- _Goal of the exercise_: Among the records below, find the lines that contain "trophée" and copy each of them.

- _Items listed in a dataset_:
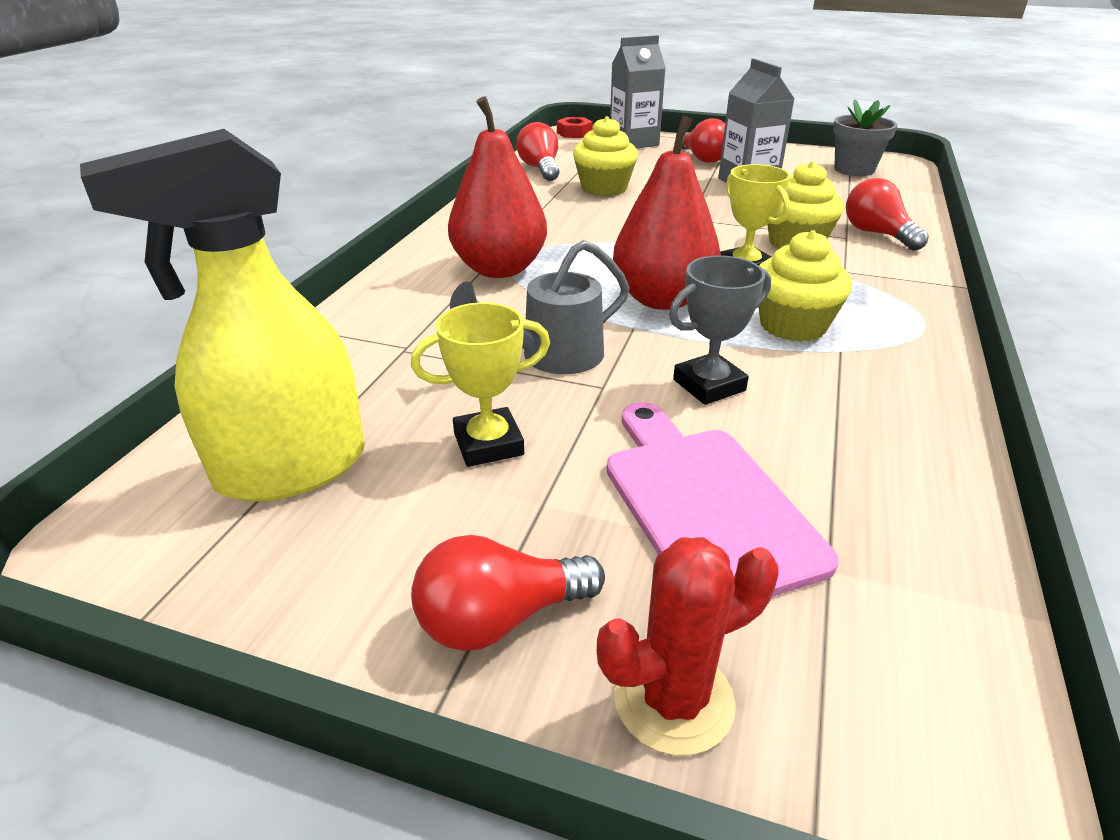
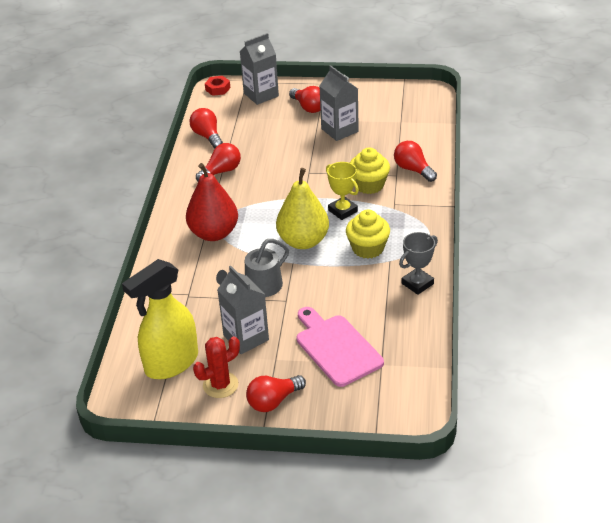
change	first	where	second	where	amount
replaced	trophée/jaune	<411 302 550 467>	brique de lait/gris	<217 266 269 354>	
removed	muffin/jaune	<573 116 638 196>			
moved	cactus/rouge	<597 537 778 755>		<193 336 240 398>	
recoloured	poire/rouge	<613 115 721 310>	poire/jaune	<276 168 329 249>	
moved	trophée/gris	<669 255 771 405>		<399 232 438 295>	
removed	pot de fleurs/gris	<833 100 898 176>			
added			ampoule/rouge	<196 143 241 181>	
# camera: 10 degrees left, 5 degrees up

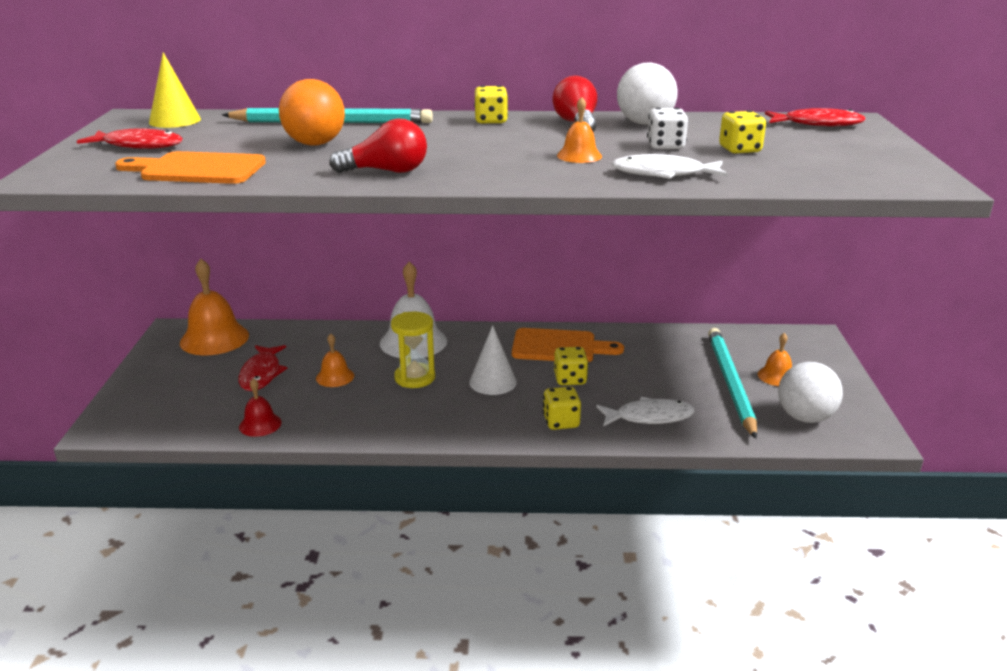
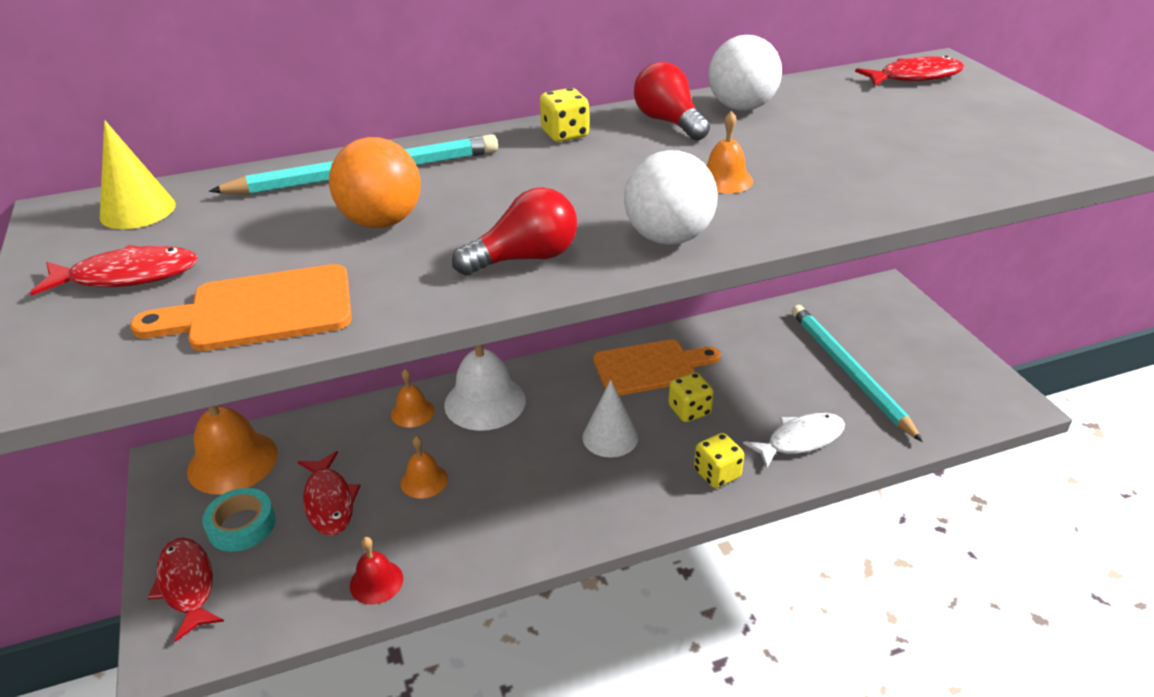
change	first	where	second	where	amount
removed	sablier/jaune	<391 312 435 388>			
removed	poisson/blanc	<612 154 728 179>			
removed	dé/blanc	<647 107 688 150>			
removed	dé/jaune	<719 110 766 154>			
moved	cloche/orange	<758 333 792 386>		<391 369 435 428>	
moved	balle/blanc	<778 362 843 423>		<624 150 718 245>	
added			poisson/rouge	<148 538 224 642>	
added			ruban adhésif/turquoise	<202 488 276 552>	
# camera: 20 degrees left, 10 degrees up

==

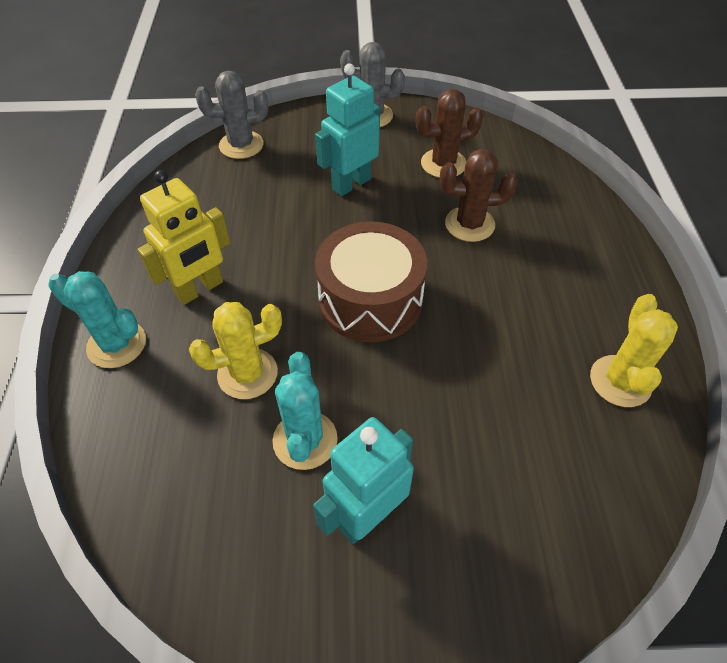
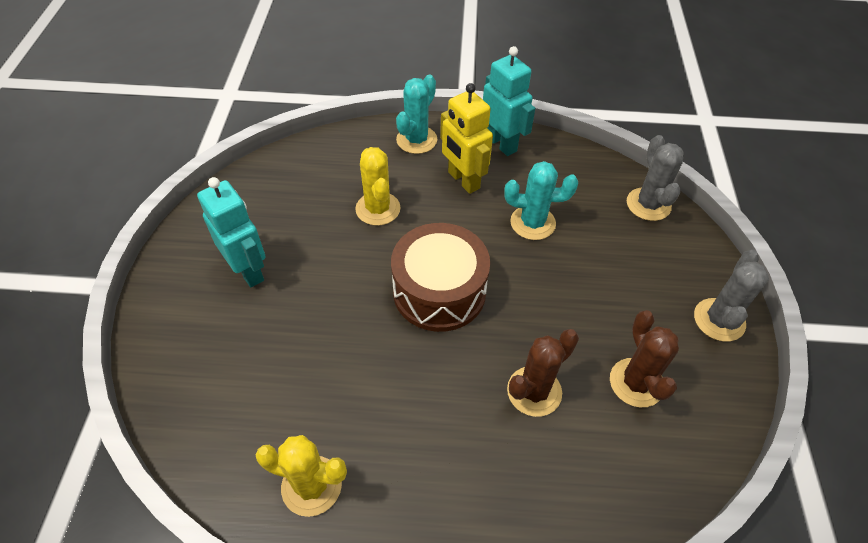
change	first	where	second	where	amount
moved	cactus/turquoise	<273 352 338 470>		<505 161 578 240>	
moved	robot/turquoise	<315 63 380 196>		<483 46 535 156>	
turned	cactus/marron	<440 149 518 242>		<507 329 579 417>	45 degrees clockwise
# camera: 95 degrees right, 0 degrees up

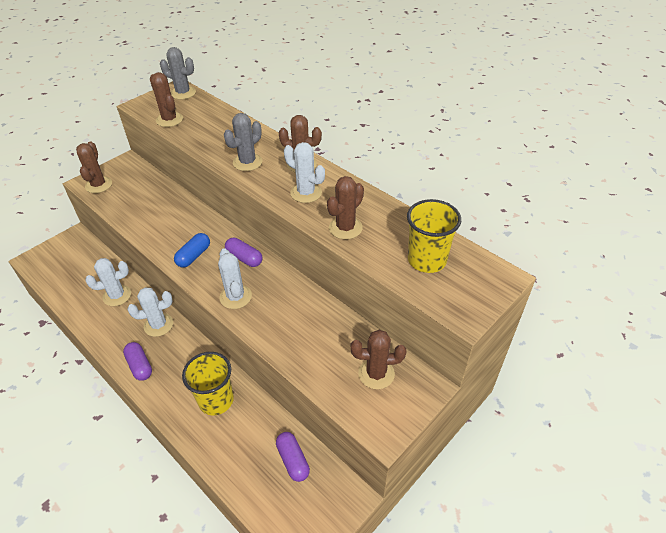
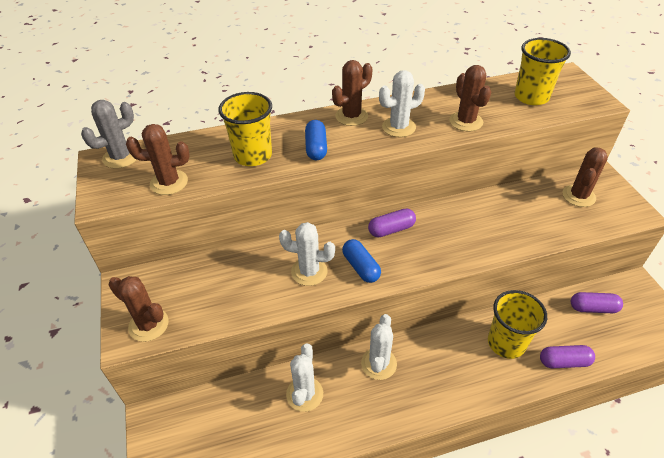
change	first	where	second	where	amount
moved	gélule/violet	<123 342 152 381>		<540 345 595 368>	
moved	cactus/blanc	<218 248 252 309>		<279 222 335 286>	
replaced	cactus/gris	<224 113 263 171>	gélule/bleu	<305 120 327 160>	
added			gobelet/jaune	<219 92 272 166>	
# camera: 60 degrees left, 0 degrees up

- _Exercise output_:
replaced	trophée/jaune	<411 302 550 467>	brique de lait/gris	<217 266 269 354>	
moved	trophée/gris	<669 255 771 405>		<399 232 438 295>	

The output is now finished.